(Beginning of Material supplied)

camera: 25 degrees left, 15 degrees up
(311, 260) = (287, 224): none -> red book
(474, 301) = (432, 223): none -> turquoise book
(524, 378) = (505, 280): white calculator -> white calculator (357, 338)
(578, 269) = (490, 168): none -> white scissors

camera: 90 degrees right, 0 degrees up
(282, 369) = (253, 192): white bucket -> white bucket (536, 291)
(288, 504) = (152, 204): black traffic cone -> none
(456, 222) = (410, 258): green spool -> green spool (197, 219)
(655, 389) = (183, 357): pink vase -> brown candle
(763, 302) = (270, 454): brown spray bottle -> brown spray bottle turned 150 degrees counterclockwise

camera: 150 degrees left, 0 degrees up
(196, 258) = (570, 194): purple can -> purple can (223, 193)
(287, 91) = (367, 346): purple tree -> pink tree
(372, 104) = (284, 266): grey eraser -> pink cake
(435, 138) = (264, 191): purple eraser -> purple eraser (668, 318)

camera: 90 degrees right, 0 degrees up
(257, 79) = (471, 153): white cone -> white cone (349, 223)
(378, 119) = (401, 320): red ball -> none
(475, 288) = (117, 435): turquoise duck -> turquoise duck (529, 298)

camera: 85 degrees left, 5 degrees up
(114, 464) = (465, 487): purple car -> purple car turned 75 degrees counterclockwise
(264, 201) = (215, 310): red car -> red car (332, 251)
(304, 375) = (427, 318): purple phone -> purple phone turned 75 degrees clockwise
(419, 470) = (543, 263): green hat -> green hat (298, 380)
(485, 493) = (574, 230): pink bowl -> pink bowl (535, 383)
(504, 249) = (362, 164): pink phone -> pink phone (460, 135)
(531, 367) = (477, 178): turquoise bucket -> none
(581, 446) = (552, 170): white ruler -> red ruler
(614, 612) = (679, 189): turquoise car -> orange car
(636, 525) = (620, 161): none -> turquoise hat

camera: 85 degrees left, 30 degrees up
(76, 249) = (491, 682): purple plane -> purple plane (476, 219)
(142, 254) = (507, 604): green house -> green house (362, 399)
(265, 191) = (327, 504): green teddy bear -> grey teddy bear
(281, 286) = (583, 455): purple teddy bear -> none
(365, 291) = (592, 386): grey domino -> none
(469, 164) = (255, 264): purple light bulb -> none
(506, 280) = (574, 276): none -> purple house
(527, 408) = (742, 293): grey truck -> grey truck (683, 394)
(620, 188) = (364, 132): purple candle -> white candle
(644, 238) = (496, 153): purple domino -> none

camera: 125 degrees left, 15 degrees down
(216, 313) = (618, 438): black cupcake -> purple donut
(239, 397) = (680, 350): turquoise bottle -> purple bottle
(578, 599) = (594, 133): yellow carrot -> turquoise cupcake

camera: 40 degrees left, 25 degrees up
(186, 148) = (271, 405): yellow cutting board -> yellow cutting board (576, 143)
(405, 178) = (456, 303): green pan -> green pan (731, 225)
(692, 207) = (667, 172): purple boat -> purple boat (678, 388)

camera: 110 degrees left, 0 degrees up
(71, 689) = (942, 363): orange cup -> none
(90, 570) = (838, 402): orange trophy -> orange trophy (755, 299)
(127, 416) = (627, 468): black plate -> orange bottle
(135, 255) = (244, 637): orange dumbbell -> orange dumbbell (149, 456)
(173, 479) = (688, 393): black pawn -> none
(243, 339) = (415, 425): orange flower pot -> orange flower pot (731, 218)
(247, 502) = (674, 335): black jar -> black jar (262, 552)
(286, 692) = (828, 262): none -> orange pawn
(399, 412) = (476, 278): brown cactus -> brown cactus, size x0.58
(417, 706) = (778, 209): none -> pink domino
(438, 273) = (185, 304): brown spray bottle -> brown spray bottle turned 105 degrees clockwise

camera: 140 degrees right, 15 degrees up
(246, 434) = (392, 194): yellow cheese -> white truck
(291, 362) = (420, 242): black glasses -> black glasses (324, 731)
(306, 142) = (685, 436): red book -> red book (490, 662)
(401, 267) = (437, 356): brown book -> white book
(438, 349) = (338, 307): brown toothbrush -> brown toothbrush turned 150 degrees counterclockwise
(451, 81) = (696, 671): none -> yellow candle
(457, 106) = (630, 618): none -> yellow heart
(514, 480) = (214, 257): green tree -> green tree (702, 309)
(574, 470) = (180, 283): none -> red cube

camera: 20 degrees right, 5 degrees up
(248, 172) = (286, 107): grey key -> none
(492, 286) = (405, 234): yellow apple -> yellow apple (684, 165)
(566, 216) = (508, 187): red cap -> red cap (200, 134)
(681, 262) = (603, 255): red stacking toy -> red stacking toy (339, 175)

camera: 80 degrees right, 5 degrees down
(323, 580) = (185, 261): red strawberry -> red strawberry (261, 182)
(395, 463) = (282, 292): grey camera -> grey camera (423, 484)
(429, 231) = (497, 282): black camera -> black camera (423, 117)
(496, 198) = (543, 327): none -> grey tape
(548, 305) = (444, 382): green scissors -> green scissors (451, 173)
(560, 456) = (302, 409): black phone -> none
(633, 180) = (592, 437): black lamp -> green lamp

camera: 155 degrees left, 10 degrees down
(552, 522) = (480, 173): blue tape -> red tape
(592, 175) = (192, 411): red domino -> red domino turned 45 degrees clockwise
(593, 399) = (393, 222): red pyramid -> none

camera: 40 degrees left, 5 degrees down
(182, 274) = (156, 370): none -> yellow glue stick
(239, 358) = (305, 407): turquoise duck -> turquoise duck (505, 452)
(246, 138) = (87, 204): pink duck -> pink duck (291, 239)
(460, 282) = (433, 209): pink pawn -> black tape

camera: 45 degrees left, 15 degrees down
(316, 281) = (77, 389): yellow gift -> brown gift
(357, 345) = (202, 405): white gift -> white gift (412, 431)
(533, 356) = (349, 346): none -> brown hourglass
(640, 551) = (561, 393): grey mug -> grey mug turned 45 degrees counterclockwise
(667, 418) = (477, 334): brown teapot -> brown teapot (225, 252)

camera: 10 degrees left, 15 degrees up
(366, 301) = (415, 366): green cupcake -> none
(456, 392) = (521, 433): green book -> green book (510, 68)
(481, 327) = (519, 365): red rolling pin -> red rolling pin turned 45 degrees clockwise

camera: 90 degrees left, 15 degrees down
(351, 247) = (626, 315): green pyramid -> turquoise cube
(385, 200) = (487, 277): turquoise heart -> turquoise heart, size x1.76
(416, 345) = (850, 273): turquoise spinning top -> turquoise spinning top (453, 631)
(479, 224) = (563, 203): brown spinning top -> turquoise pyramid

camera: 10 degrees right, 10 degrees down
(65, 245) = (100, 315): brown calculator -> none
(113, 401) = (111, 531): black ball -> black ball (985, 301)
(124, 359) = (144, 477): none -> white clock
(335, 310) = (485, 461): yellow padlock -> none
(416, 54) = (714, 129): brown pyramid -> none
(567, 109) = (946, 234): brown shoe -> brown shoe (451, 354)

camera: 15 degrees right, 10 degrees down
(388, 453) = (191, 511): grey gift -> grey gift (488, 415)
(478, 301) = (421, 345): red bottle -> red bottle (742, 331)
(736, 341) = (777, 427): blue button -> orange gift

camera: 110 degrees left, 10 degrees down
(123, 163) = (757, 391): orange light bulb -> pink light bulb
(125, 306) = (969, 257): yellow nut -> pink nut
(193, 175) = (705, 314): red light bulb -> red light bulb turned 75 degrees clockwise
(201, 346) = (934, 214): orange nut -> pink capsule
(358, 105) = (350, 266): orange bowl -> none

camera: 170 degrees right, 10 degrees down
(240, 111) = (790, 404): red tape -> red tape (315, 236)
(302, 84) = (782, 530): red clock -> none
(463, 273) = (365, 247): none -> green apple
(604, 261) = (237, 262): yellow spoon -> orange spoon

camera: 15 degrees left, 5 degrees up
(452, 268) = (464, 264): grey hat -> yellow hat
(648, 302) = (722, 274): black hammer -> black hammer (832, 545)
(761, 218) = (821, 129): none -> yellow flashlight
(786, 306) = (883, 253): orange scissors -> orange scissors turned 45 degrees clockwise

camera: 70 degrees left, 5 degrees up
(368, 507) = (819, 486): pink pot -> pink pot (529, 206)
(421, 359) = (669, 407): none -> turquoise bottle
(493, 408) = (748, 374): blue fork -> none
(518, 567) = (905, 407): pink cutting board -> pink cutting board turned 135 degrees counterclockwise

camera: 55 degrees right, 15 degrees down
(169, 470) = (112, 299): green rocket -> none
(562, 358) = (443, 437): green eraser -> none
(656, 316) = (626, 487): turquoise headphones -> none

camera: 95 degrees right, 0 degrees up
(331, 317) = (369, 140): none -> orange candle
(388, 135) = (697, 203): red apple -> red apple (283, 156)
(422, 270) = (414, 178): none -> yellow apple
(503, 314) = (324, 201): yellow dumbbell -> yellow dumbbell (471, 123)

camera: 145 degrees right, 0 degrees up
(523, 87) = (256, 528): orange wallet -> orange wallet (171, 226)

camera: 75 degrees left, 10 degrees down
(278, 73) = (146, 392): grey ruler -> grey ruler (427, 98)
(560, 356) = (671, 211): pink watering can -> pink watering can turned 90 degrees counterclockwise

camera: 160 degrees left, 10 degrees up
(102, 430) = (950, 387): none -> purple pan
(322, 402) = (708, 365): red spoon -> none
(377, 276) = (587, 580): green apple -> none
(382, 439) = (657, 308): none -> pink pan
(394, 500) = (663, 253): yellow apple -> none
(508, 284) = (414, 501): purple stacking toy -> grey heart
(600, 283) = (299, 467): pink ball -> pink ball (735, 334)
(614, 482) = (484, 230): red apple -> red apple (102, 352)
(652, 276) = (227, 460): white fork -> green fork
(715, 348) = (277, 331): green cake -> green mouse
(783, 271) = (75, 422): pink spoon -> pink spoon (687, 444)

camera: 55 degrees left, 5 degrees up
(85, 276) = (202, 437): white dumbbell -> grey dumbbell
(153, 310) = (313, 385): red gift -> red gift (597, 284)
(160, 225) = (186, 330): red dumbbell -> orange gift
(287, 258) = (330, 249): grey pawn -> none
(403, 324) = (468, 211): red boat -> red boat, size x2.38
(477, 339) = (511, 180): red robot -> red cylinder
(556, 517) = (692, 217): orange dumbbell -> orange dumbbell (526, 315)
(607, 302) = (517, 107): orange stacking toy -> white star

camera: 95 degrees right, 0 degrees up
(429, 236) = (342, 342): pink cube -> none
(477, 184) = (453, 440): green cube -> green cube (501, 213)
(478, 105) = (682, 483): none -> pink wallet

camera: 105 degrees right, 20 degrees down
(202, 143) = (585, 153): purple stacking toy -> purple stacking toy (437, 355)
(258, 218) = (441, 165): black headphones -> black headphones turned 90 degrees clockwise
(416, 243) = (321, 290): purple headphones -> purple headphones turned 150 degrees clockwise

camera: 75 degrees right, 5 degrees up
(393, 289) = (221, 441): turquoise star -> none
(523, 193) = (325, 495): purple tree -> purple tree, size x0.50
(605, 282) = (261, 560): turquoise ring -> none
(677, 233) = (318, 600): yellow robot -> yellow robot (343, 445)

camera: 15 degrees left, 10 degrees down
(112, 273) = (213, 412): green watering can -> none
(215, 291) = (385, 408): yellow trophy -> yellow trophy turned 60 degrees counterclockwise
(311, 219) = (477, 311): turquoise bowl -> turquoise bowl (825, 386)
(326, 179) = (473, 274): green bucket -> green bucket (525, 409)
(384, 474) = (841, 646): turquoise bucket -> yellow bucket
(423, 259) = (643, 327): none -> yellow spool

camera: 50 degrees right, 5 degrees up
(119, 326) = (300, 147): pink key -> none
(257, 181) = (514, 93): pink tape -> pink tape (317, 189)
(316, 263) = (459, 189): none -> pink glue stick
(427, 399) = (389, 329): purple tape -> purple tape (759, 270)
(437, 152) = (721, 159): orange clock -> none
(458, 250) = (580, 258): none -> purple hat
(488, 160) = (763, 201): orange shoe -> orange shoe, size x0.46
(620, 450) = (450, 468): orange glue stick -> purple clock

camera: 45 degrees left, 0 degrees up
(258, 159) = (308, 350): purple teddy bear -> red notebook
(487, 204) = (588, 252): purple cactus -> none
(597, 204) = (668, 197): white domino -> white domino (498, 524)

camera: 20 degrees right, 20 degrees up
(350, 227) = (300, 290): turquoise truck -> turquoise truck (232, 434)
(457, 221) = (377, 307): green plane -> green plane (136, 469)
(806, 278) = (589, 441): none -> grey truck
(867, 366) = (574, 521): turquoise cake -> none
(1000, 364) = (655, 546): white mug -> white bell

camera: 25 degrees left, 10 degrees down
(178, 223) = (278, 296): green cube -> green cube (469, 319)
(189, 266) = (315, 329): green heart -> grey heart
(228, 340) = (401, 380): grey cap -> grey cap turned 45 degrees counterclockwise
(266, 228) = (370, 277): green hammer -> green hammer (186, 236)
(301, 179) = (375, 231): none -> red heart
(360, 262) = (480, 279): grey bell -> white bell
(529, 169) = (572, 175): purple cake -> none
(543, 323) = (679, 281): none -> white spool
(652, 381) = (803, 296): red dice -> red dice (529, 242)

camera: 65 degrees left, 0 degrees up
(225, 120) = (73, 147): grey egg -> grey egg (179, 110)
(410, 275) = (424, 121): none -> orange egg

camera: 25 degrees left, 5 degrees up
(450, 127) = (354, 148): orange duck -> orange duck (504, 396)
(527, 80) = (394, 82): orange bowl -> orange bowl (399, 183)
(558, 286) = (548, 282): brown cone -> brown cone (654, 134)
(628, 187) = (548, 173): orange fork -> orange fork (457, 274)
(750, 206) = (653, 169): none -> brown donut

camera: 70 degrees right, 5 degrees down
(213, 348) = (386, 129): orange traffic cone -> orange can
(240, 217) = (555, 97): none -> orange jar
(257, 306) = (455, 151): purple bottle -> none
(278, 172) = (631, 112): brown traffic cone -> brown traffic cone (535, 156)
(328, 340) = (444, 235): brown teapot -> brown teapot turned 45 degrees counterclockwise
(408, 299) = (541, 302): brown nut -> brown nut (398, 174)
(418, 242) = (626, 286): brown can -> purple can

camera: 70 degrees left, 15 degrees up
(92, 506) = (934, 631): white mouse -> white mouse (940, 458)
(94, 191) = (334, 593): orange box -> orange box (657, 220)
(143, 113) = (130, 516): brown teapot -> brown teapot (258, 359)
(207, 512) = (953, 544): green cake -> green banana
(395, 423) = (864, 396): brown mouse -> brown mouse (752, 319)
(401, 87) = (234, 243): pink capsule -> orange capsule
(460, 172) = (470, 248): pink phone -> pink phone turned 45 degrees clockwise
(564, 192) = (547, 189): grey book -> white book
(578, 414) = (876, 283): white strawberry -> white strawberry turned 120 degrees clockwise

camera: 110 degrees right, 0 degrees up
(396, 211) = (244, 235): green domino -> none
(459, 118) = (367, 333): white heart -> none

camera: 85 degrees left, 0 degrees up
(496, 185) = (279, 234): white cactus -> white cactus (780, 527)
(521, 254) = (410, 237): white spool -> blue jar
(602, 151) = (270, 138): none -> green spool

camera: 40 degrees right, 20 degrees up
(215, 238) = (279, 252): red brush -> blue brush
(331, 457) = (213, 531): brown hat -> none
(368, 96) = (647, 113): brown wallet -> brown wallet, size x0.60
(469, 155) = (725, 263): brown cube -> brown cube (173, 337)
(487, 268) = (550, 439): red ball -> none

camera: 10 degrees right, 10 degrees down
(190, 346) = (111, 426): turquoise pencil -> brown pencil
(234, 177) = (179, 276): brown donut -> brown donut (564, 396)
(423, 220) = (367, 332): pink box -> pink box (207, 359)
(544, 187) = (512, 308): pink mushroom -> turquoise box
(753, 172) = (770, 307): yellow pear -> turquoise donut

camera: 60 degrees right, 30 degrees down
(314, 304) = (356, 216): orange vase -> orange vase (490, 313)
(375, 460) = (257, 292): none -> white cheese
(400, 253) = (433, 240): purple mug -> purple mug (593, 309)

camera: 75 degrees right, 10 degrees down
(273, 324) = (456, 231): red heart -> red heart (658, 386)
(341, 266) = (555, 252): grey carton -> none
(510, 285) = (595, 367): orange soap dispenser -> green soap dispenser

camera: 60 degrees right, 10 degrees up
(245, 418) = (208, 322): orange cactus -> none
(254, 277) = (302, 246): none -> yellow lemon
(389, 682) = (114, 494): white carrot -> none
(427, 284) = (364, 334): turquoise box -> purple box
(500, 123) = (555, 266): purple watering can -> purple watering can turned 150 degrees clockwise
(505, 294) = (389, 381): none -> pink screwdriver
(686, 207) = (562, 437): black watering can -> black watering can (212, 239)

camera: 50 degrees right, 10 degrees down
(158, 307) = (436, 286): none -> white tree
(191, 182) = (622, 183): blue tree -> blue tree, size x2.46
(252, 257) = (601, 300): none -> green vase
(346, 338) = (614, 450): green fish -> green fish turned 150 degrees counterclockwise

(End of Material supplied)

#### Prompt:
Copy the material above word for word, taking the first line, the line containing "(655, 389) = (183, 357): pink", and every line between them, and nothing else.

#### Written answer:
camera: 25 degrees left, 15 degrees up
(311, 260) = (287, 224): none -> red book
(474, 301) = (432, 223): none -> turquoise book
(524, 378) = (505, 280): white calculator -> white calculator (357, 338)
(578, 269) = (490, 168): none -> white scissors

camera: 90 degrees right, 0 degrees up
(282, 369) = (253, 192): white bucket -> white bucket (536, 291)
(288, 504) = (152, 204): black traffic cone -> none
(456, 222) = (410, 258): green spool -> green spool (197, 219)
(655, 389) = (183, 357): pink vase -> brown candle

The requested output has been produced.